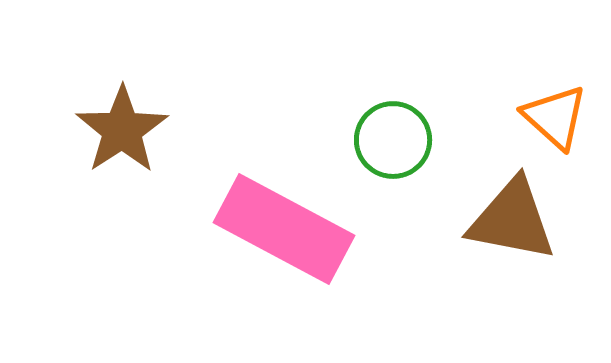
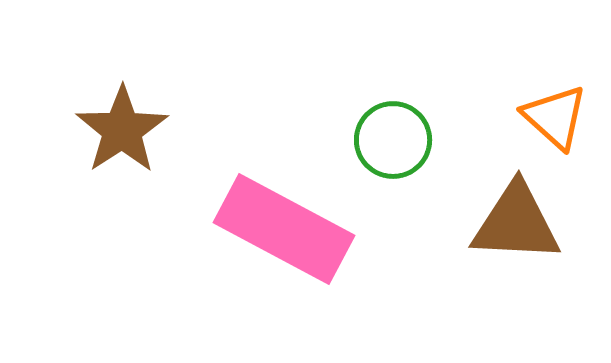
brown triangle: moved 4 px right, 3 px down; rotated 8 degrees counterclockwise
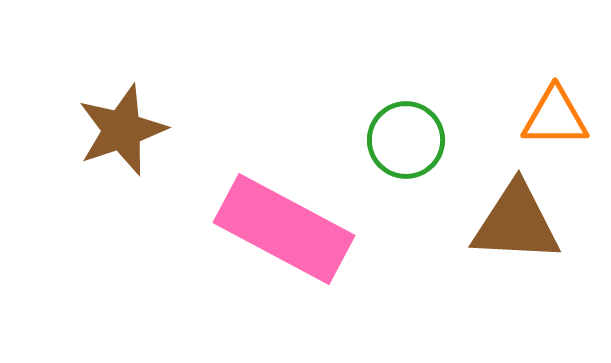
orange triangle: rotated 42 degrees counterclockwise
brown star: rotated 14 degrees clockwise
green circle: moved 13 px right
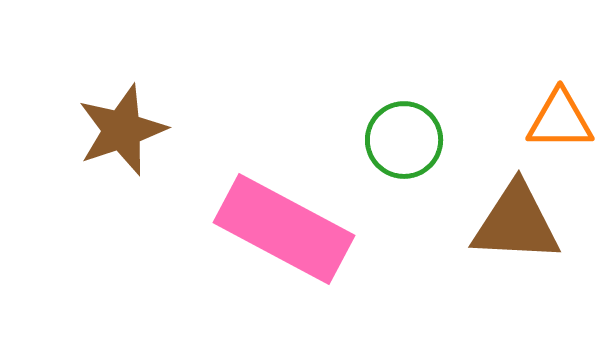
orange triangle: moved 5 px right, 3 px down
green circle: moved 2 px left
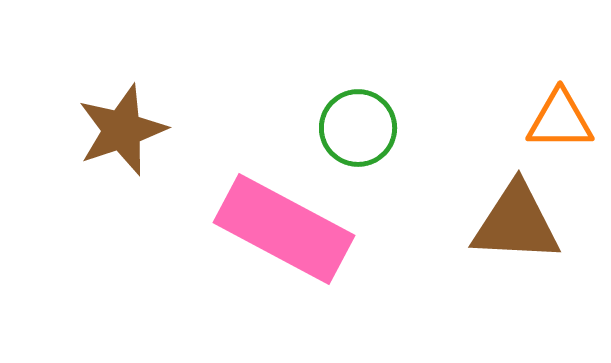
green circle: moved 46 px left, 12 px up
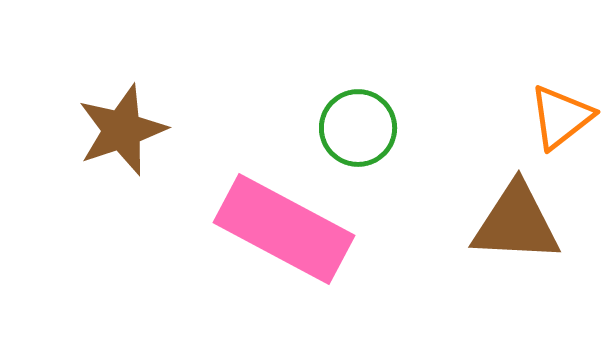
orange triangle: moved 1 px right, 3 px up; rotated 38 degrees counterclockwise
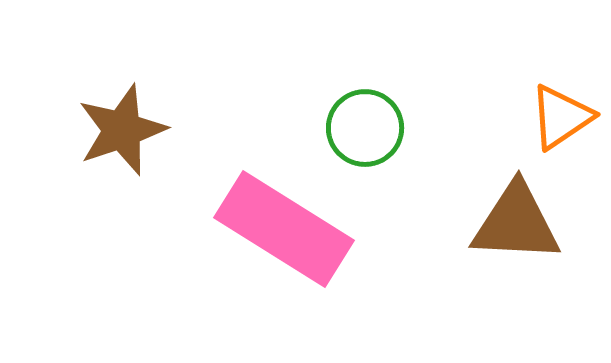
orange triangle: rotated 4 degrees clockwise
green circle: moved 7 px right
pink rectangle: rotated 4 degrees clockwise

*Objective*
Pick out every line of the material that contains the word "circle", and copy each one in full. Case matters.

*Exercise answer*
green circle: moved 13 px right
green circle: moved 2 px left
green circle: moved 46 px left, 12 px up
green circle: moved 7 px right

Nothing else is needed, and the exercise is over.